» **Work to complete**: Down to the final line, write out the material beneath exactly, without pictures.

****

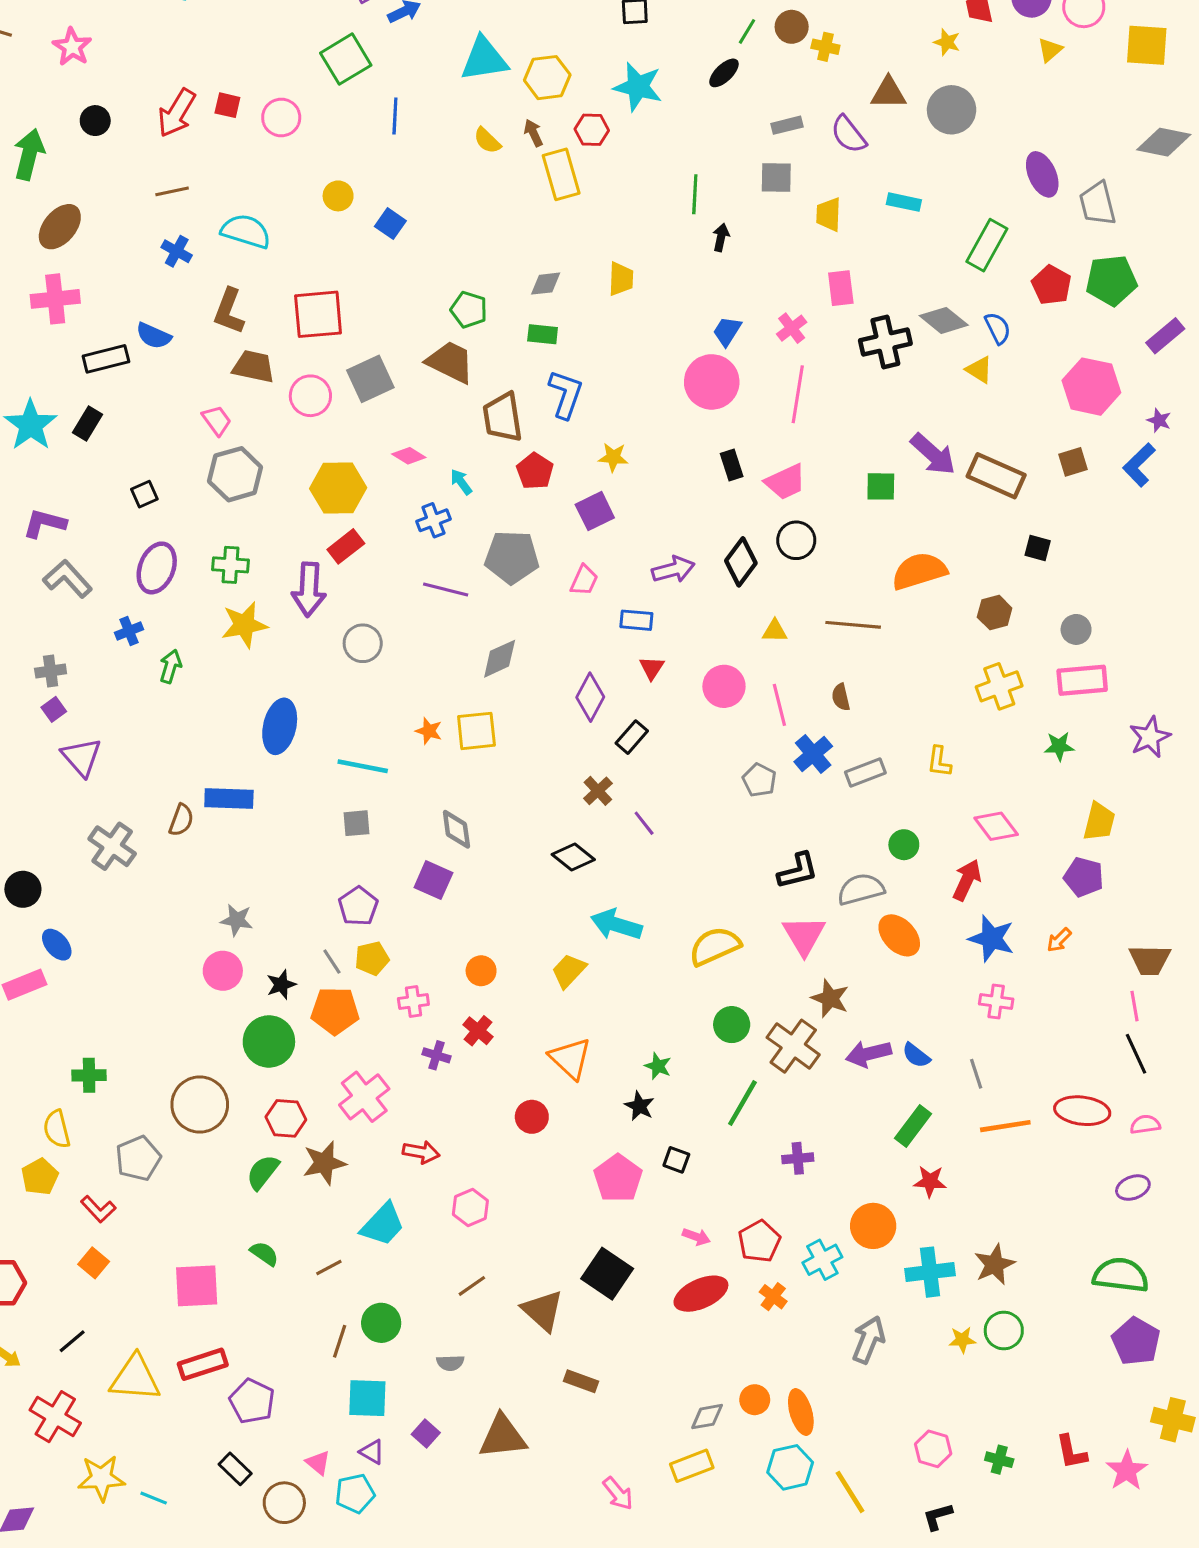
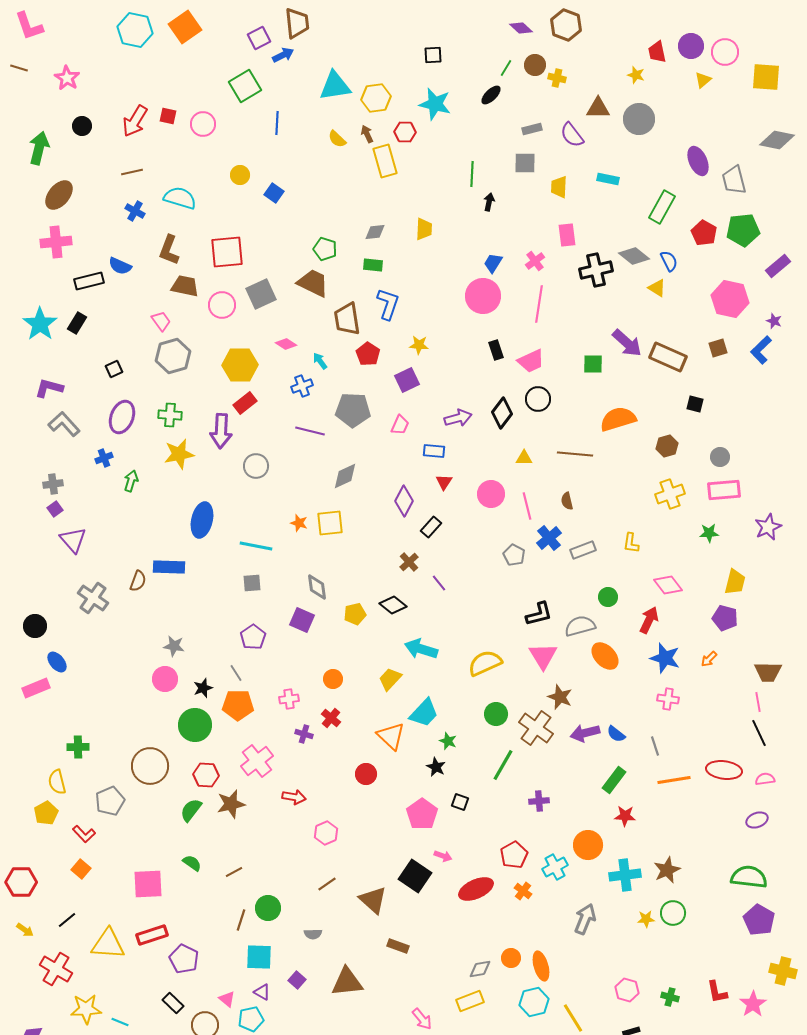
yellow pentagon: (372, 958) -> (355, 614), moved
cyan trapezoid: (383, 1224) -> (424, 713), moved
pink arrow: (696, 1237) -> (443, 856), moved

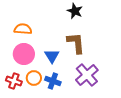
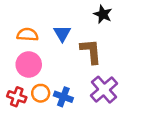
black star: (75, 11) -> (103, 14), moved
blue triangle: (52, 56) -> (62, 33), moved

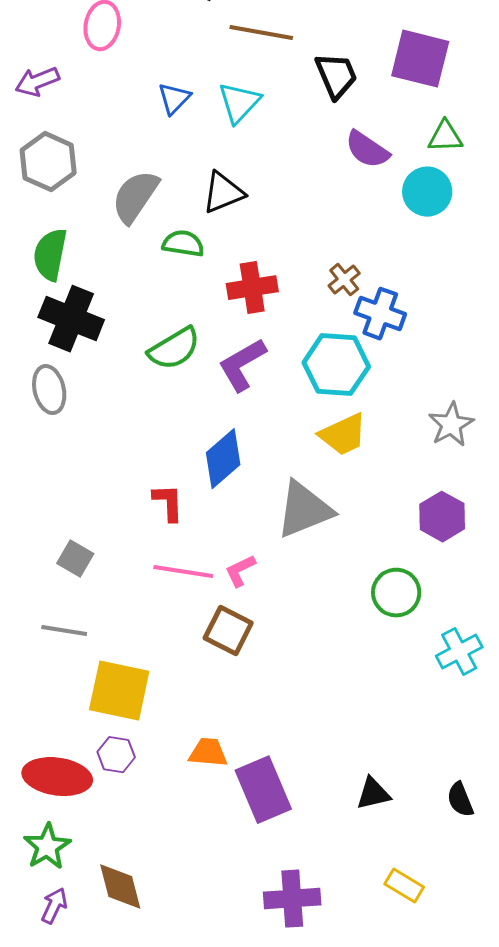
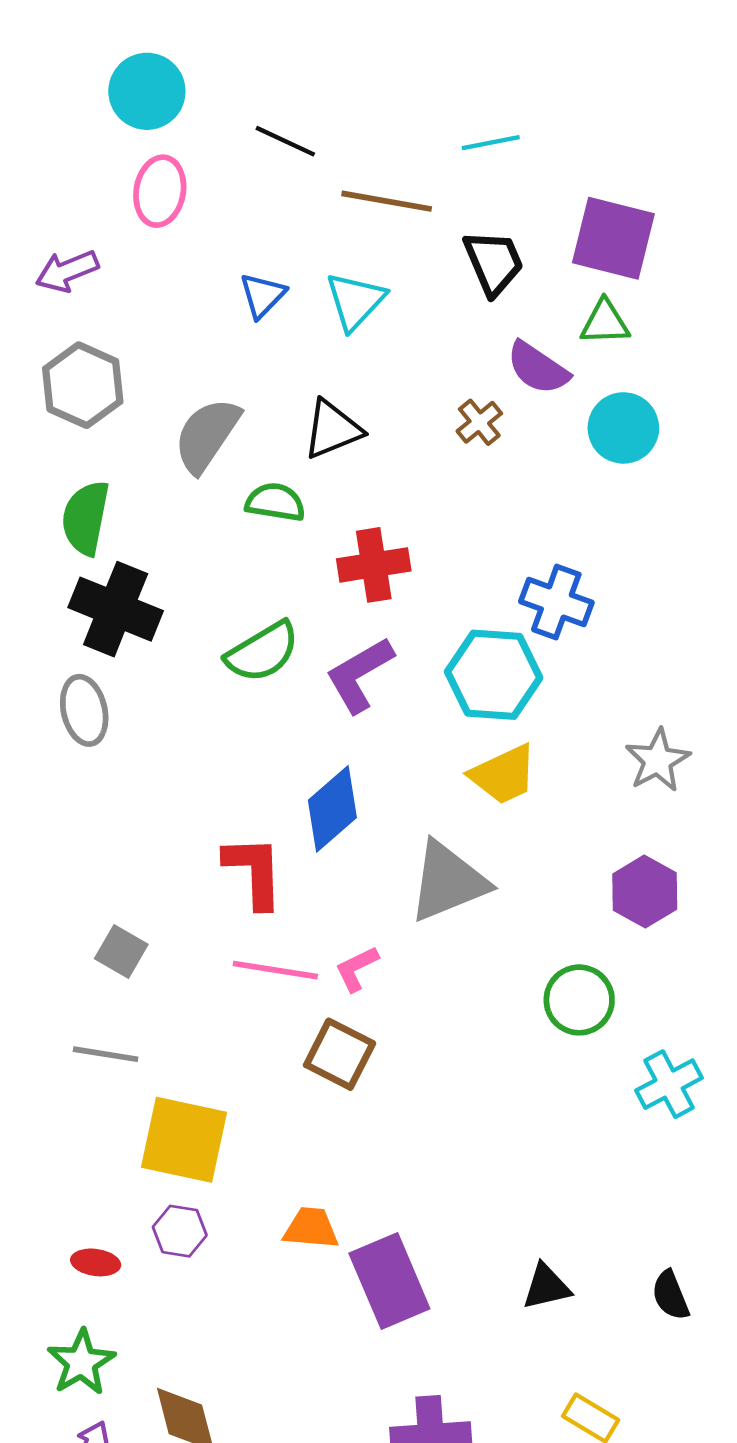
green triangle: (445, 137) -> (605, 322), moved
brown cross: (344, 280) -> (479, 422), moved
red L-shape: (168, 503) -> (254, 872), size x1.4
red ellipse: (57, 777) -> (96, 1262), size x0.5

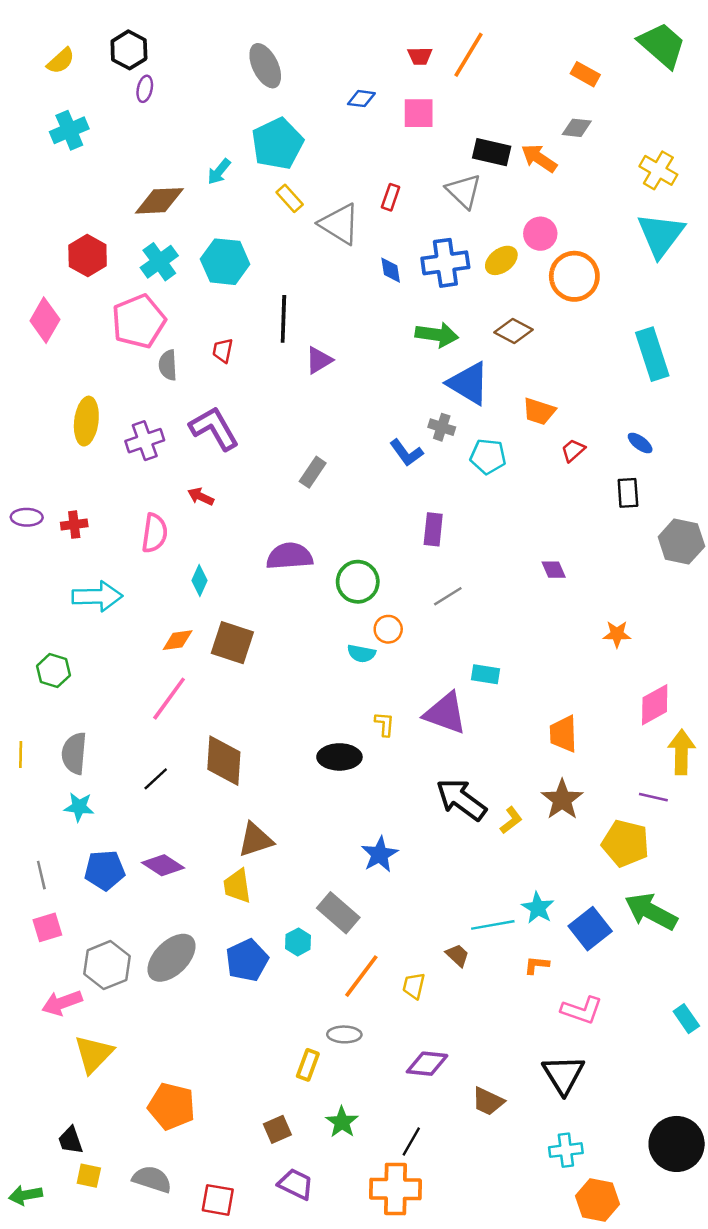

****

» **Answer box**:
yellow pentagon: (372, 958) -> (355, 614), moved
cyan trapezoid: (383, 1224) -> (424, 713), moved
pink arrow: (696, 1237) -> (443, 856), moved

black star: (75, 11) -> (103, 14), moved
blue triangle: (52, 56) -> (62, 33), moved

green triangle: (445, 137) -> (605, 322), moved
brown cross: (344, 280) -> (479, 422), moved
red L-shape: (168, 503) -> (254, 872), size x1.4
red ellipse: (57, 777) -> (96, 1262), size x0.5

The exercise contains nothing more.